=== Available records ===

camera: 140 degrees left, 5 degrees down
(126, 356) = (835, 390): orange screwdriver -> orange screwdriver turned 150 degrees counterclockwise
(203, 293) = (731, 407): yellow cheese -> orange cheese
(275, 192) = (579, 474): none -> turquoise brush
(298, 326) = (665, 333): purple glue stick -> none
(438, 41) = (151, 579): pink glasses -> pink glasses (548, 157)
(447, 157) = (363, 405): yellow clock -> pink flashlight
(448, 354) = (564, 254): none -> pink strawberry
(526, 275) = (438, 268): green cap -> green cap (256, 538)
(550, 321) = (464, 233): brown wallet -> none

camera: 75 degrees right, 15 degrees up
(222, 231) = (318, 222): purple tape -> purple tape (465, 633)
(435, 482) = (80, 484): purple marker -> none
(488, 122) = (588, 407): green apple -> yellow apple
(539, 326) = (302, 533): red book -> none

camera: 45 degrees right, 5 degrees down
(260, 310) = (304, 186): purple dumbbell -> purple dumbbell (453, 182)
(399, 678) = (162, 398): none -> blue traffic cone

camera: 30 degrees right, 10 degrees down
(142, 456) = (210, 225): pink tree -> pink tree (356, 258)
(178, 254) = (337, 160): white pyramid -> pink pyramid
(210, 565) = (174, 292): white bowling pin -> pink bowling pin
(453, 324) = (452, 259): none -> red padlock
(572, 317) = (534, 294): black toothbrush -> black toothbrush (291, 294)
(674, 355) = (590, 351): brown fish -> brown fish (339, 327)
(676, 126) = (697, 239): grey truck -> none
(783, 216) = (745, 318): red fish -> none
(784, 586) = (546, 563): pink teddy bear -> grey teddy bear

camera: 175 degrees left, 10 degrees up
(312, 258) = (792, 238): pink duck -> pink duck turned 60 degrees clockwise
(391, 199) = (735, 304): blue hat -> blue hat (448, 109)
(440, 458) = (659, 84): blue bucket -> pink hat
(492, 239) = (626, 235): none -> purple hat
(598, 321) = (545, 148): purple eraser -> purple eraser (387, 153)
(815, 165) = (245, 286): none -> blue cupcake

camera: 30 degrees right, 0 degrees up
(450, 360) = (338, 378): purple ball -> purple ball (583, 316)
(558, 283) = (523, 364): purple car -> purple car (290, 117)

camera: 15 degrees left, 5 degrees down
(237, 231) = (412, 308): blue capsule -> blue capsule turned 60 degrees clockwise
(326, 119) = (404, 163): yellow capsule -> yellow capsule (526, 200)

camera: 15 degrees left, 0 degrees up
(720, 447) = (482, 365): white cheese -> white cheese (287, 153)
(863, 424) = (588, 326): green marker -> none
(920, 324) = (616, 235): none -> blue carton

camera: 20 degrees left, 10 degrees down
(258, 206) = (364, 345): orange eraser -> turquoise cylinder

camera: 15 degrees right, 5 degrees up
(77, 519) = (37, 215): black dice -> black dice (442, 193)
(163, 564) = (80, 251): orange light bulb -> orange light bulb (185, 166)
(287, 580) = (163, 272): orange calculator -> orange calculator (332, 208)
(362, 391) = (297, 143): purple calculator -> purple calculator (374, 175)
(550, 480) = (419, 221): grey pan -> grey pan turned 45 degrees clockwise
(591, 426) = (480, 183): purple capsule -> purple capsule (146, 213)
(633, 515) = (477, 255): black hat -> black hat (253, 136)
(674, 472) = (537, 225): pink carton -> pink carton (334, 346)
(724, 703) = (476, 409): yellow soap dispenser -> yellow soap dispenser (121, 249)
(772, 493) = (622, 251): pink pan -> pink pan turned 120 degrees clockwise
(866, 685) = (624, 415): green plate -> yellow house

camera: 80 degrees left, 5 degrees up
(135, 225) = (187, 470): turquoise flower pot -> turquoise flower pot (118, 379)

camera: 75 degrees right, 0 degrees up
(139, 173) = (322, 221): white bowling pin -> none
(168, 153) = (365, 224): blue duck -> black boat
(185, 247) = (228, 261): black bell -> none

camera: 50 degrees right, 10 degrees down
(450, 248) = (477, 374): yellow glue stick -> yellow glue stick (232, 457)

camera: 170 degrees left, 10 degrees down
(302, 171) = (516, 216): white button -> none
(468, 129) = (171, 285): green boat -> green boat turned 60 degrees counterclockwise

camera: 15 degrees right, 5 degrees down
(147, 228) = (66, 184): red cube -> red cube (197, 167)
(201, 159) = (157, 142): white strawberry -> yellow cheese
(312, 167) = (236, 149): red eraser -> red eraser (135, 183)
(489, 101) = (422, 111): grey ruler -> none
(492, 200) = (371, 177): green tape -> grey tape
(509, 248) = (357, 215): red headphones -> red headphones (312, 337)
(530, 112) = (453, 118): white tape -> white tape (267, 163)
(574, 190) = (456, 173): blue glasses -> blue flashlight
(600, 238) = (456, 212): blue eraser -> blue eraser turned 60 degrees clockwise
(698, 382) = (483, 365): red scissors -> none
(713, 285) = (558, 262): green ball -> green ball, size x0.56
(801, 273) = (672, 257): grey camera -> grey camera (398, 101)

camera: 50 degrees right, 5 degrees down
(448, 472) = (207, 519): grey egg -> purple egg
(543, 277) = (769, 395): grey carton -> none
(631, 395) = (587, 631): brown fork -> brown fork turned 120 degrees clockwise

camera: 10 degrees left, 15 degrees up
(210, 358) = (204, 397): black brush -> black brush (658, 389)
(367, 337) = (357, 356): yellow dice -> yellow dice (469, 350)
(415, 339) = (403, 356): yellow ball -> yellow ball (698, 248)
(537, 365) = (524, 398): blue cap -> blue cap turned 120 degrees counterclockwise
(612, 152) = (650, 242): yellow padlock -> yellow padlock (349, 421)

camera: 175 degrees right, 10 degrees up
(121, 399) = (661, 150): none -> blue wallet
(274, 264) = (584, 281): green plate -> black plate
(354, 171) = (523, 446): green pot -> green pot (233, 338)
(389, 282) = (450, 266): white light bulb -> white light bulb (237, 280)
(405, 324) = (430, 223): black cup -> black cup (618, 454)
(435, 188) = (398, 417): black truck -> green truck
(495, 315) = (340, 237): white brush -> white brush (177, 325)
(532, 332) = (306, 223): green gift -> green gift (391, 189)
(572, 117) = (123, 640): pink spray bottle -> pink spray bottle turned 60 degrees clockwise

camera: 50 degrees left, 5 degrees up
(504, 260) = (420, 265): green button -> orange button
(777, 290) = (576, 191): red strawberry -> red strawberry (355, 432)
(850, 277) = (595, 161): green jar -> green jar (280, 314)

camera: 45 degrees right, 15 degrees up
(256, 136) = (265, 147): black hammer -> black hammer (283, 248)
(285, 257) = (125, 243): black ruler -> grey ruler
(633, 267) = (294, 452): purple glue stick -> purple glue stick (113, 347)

===

Identify the lines above with the word "duck". Copy them.

| Result below |
(312, 258) = (792, 238): pink duck -> pink duck turned 60 degrees clockwise
(168, 153) = (365, 224): blue duck -> black boat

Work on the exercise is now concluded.